* [INSTRUCTIONS FOR THE TASK]:
All lines from the one holding "green padlock: 0 -> 1" to the end of the listing are to be output exactly, both ends included, with any pictures left out.

* [EXTRACTED INFORMATION]:
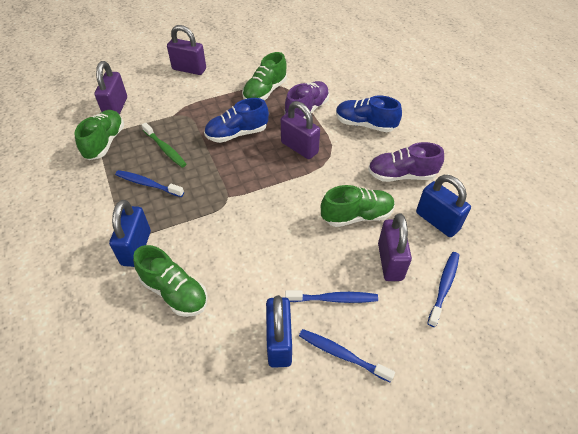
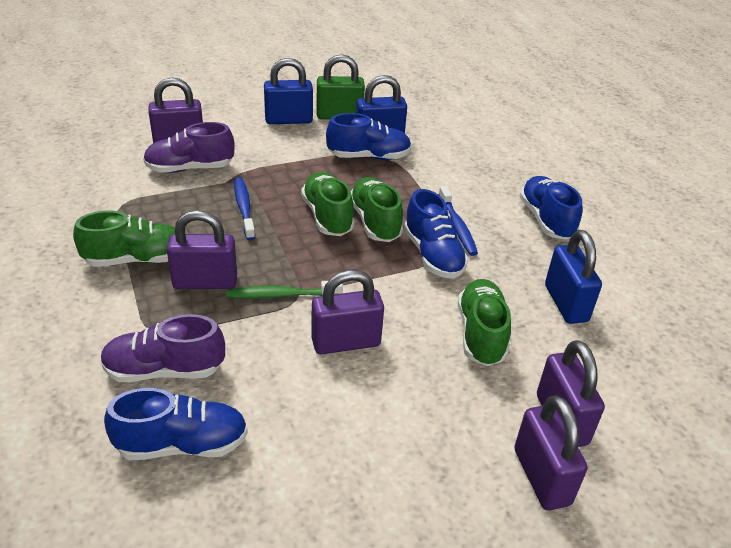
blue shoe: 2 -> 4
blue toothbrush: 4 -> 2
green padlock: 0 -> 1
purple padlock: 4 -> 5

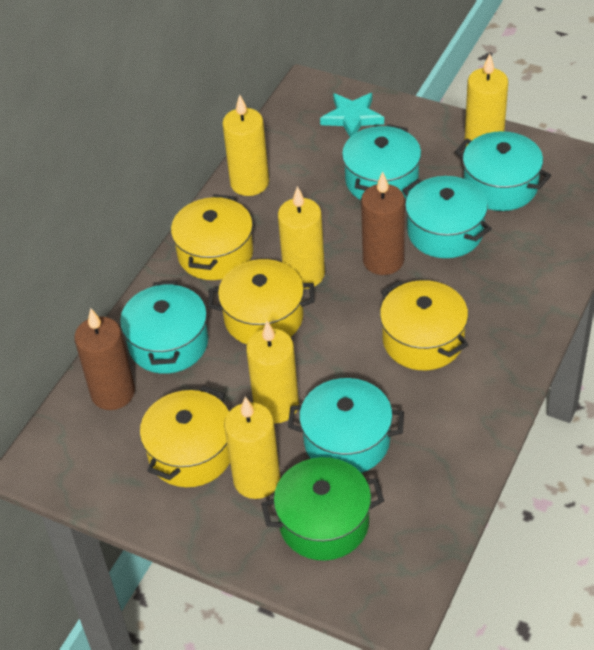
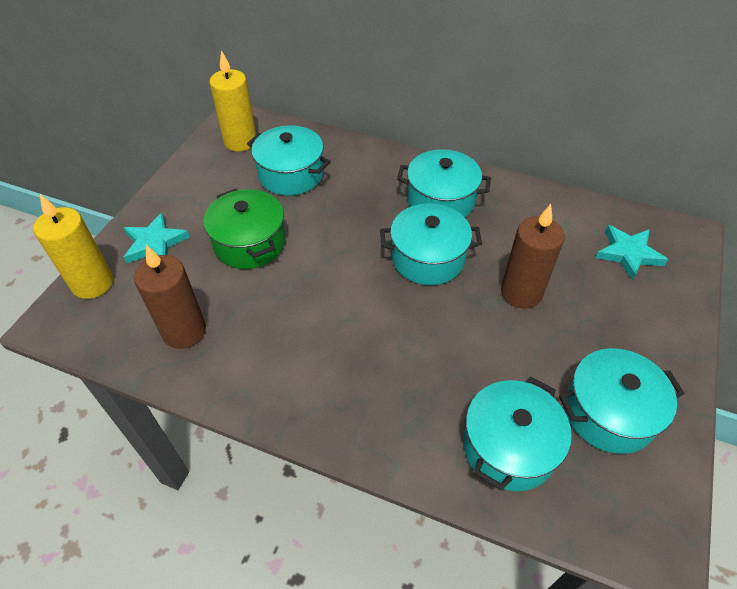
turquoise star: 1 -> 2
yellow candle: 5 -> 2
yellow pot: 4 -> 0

* [WRITTEN RESPONSE]:
green padlock: 0 -> 1
purple padlock: 4 -> 5

turquoise star: 1 -> 2
yellow candle: 5 -> 2
yellow pot: 4 -> 0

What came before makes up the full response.